TASK OBJECTIVE: Your output should be an exact copy of the records, with no pictures in it.
[[ DATA RECORDS open ]]
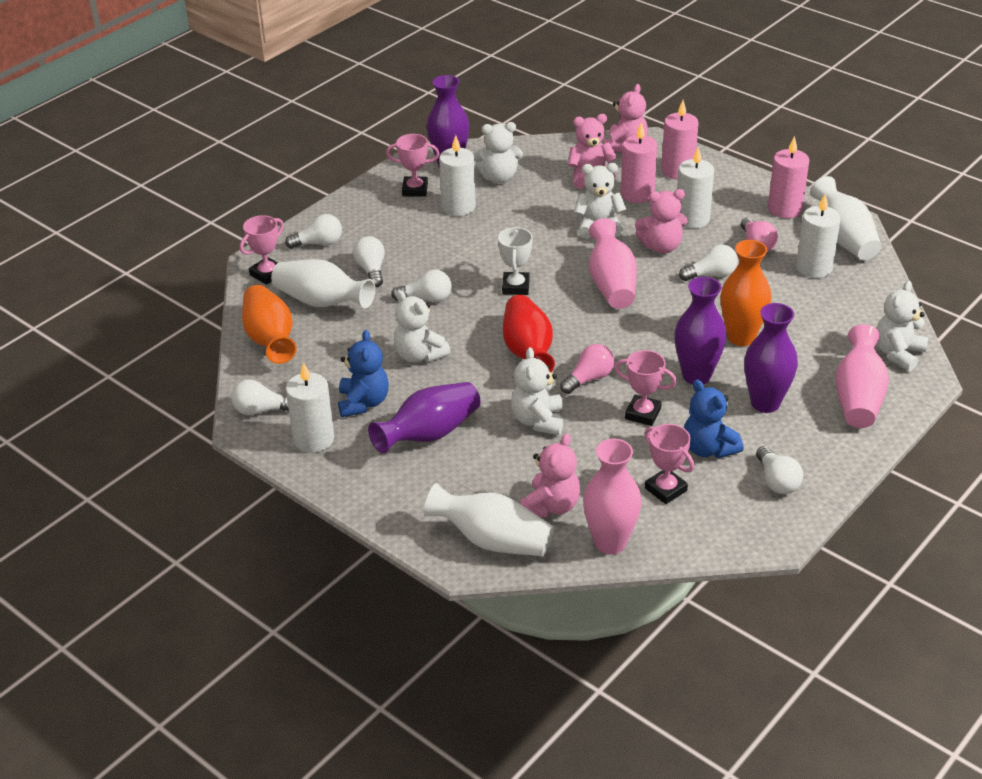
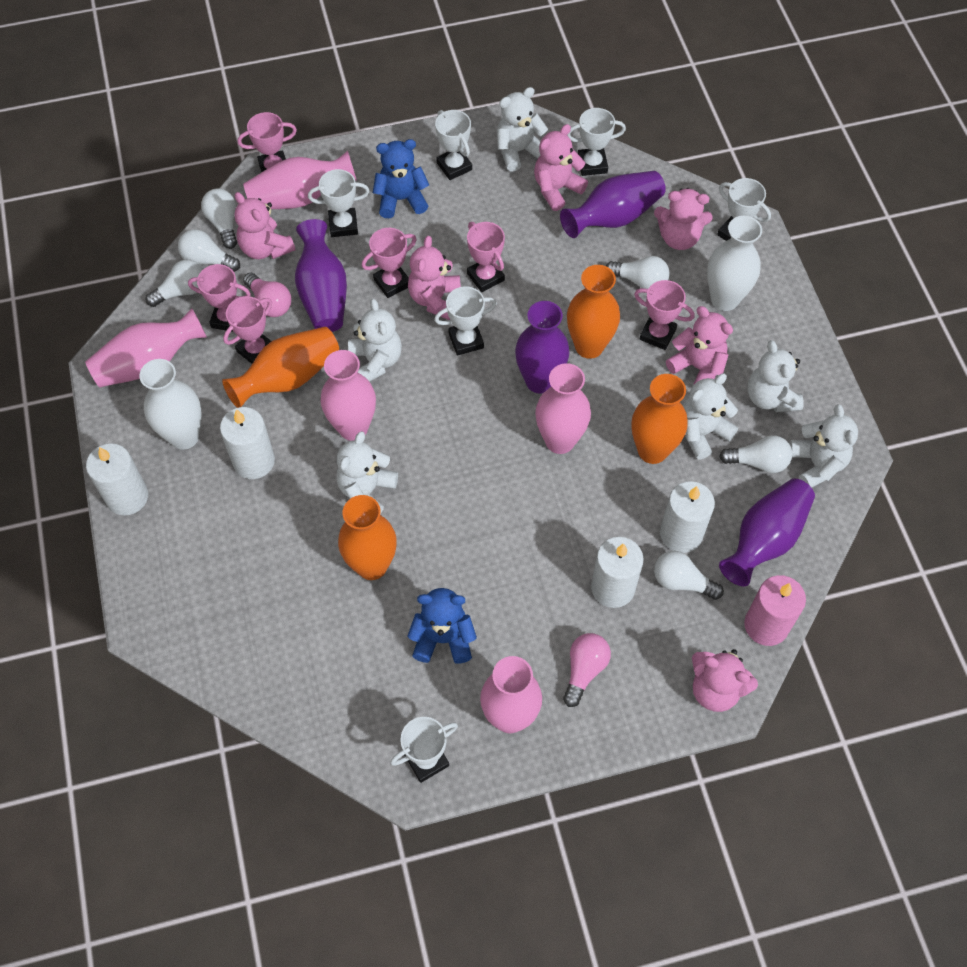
orange vase: 2 -> 4
pink candle: 3 -> 1
pink teddy bear: 4 -> 6
pink trophy: 4 -> 6
pink vase: 3 -> 5
red vase: 1 -> 0
white teddy bear: 5 -> 6
white trophy: 1 -> 6
white vase: 3 -> 2

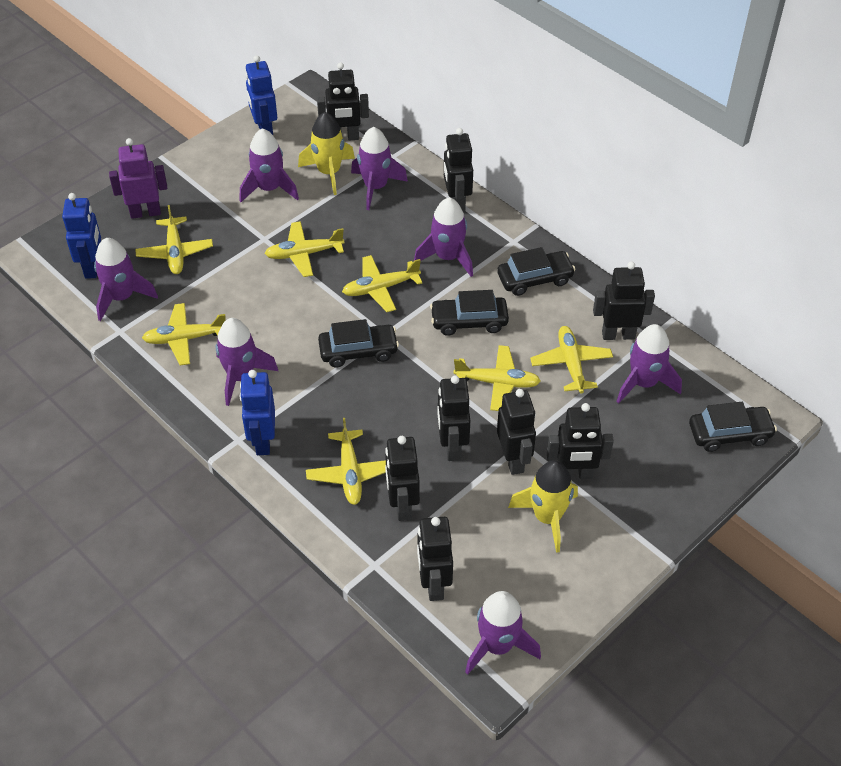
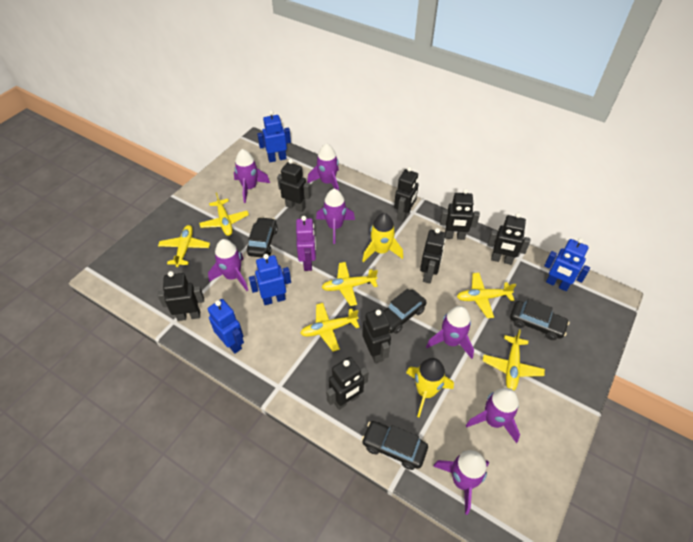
blue robot: 3 -> 4
yellow plane: 7 -> 6

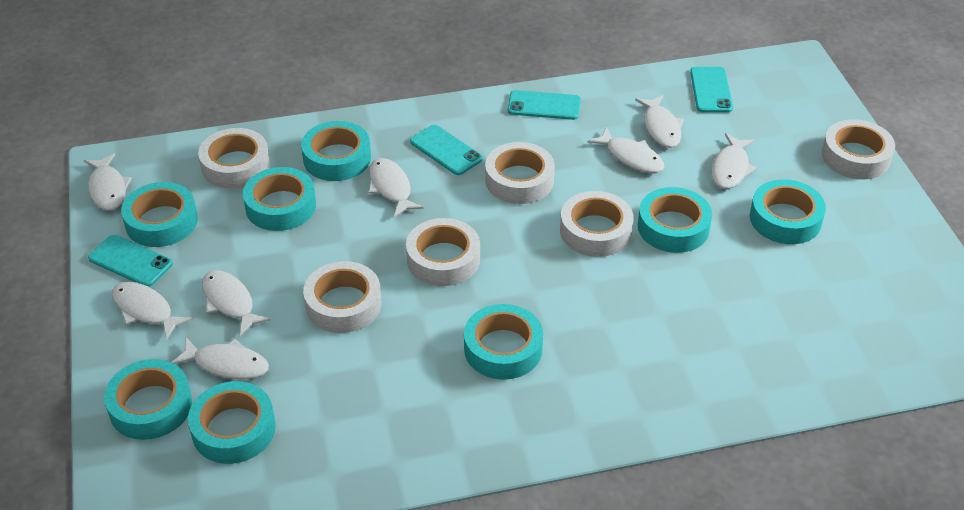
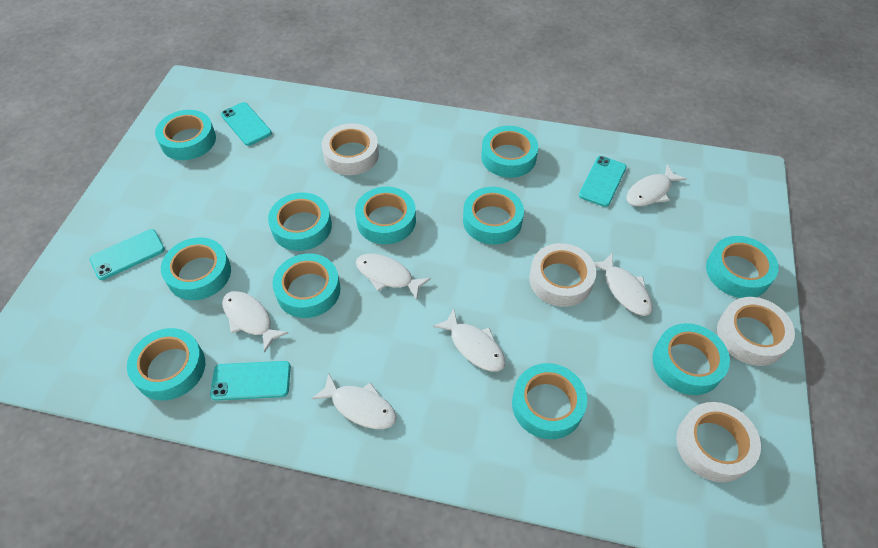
turquoise tape: 8 -> 11
white fish: 8 -> 6
white tape: 6 -> 4

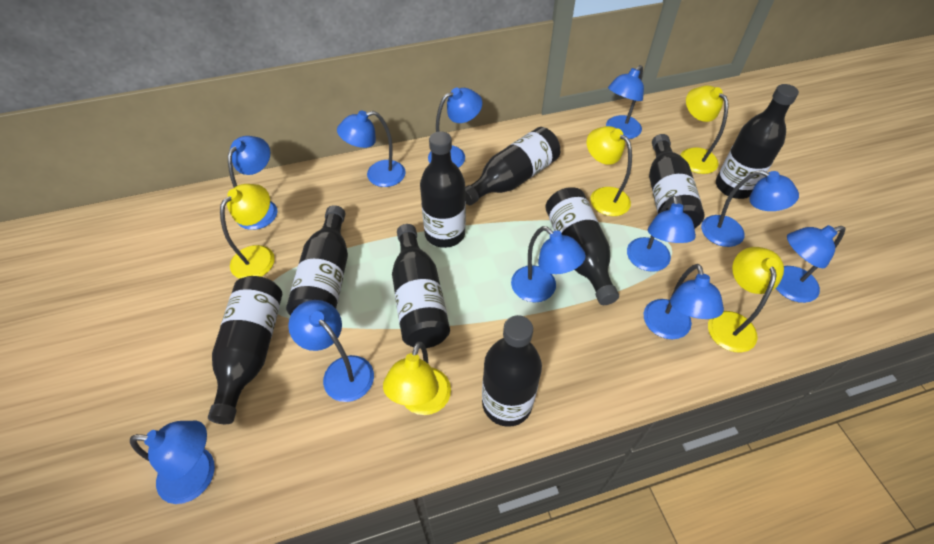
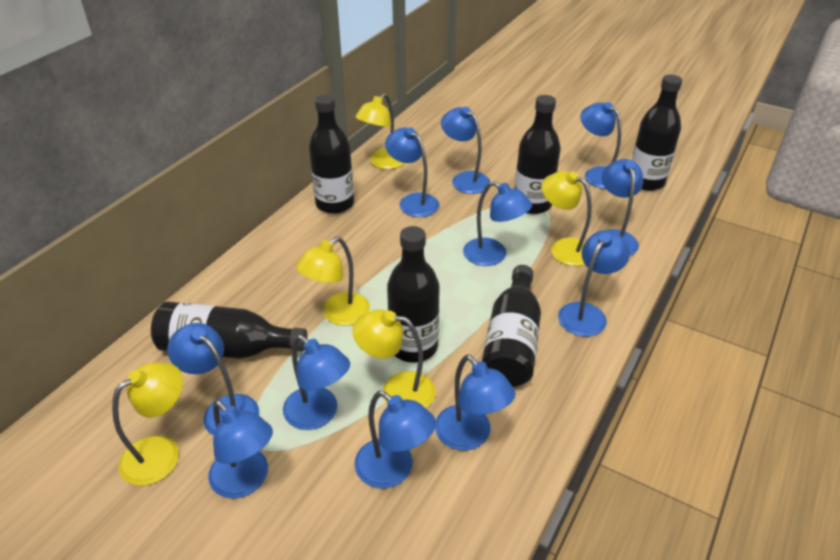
black bottle: 9 -> 6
[[ DATA RECORDS closed ]]
TASK SOLUTION:
orange vase: 2 -> 4
pink candle: 3 -> 1
pink teddy bear: 4 -> 6
pink trophy: 4 -> 6
pink vase: 3 -> 5
red vase: 1 -> 0
white teddy bear: 5 -> 6
white trophy: 1 -> 6
white vase: 3 -> 2

blue robot: 3 -> 4
yellow plane: 7 -> 6

turquoise tape: 8 -> 11
white fish: 8 -> 6
white tape: 6 -> 4

black bottle: 9 -> 6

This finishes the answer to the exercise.